● **The records**:
★ ★ ★ ★ ★ ★ ★
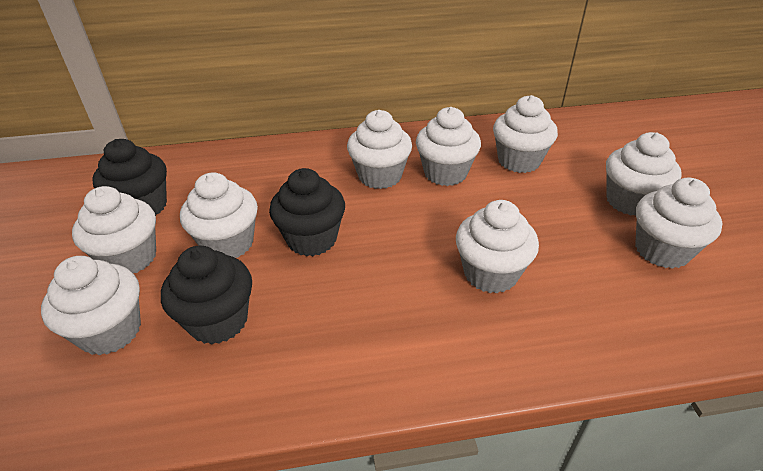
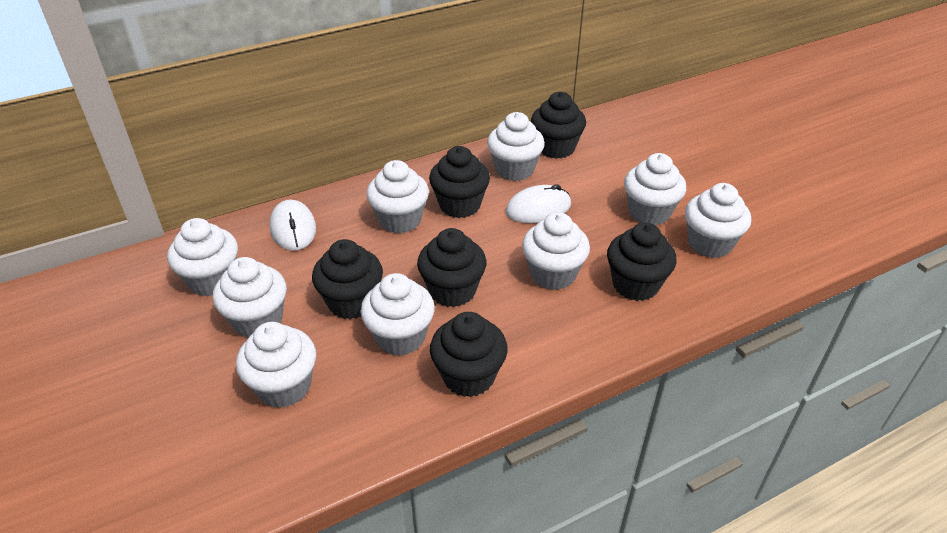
black cupcake: 3 -> 6
white mouse: 0 -> 2

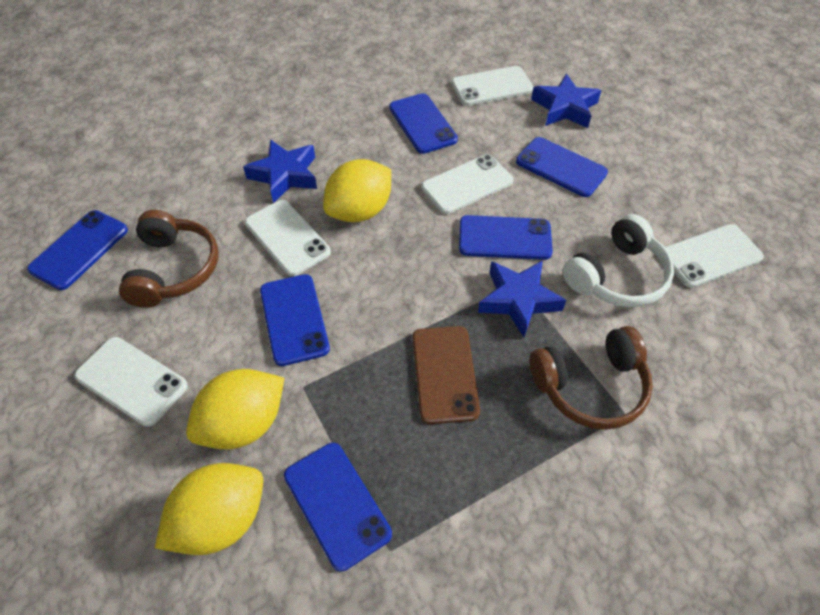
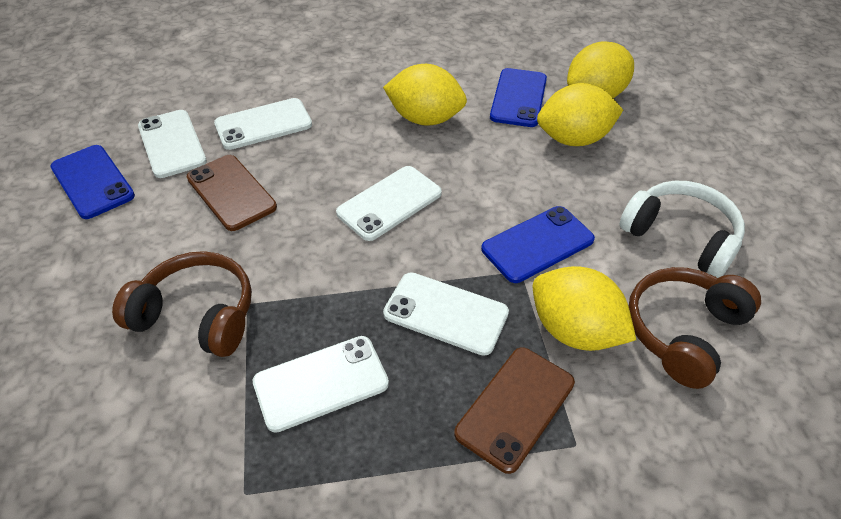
blue phone: 6 -> 3
blue star: 3 -> 0
brown phone: 1 -> 2
yellow lemon: 3 -> 4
★ ★ ★ ★ ★ ★ ★
Find the line containing "white mouse: 0 -> 2" in the listing above. Restate it and every line after it, word for word, through the final line, leaving out the pictures.

white mouse: 0 -> 2

blue phone: 6 -> 3
blue star: 3 -> 0
brown phone: 1 -> 2
yellow lemon: 3 -> 4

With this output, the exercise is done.